RECORDS PROVIDED START
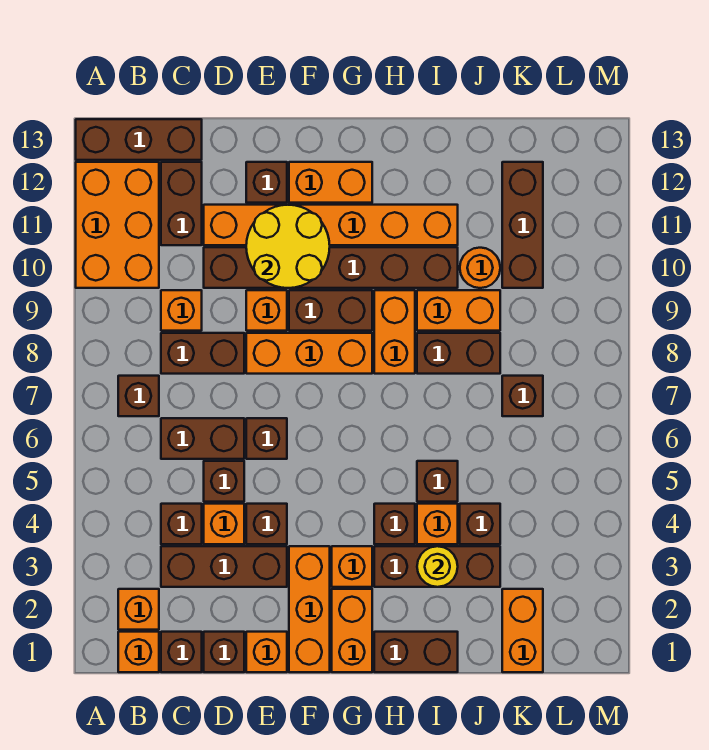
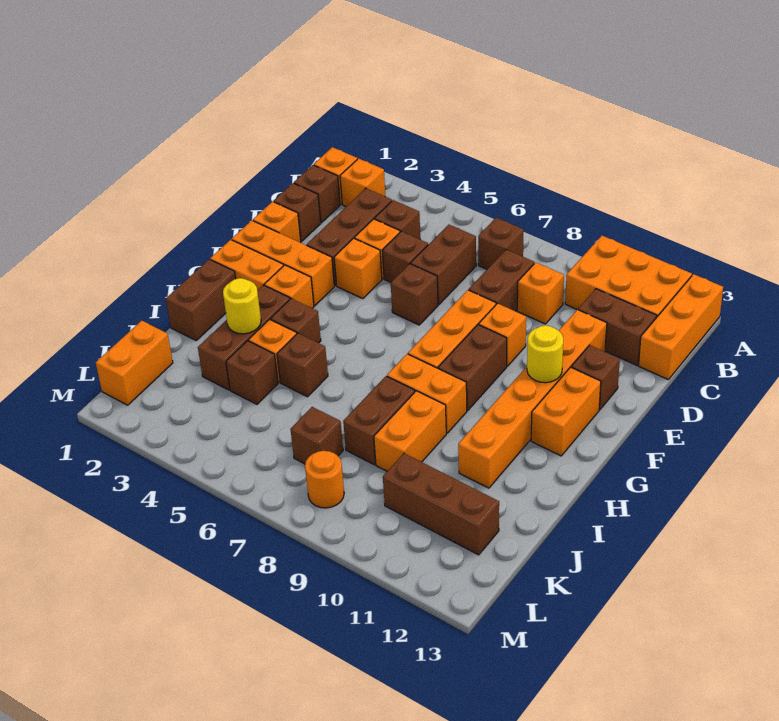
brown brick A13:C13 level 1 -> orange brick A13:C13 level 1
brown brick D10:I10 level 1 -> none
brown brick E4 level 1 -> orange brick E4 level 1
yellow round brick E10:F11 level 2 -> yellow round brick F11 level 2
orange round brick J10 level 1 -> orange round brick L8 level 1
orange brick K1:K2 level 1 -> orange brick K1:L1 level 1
RECORDS PROVIDED END
RECORDS PROVIDED START
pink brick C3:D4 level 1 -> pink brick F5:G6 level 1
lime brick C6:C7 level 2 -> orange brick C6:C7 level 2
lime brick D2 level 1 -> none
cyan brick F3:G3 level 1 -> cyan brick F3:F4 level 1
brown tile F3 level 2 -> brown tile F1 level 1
RECORDS PROVIDED END
● **DIRECTIONS FOR THIS TASK**: Using the material above, transcribe exactly the lines from the line with "brown brick E4" to the line with "orange brick K1:K2"; both count, and nothing else goes in.

● **SOLUTION TO THIS TASK**:
brown brick E4 level 1 -> orange brick E4 level 1
yellow round brick E10:F11 level 2 -> yellow round brick F11 level 2
orange round brick J10 level 1 -> orange round brick L8 level 1
orange brick K1:K2 level 1 -> orange brick K1:L1 level 1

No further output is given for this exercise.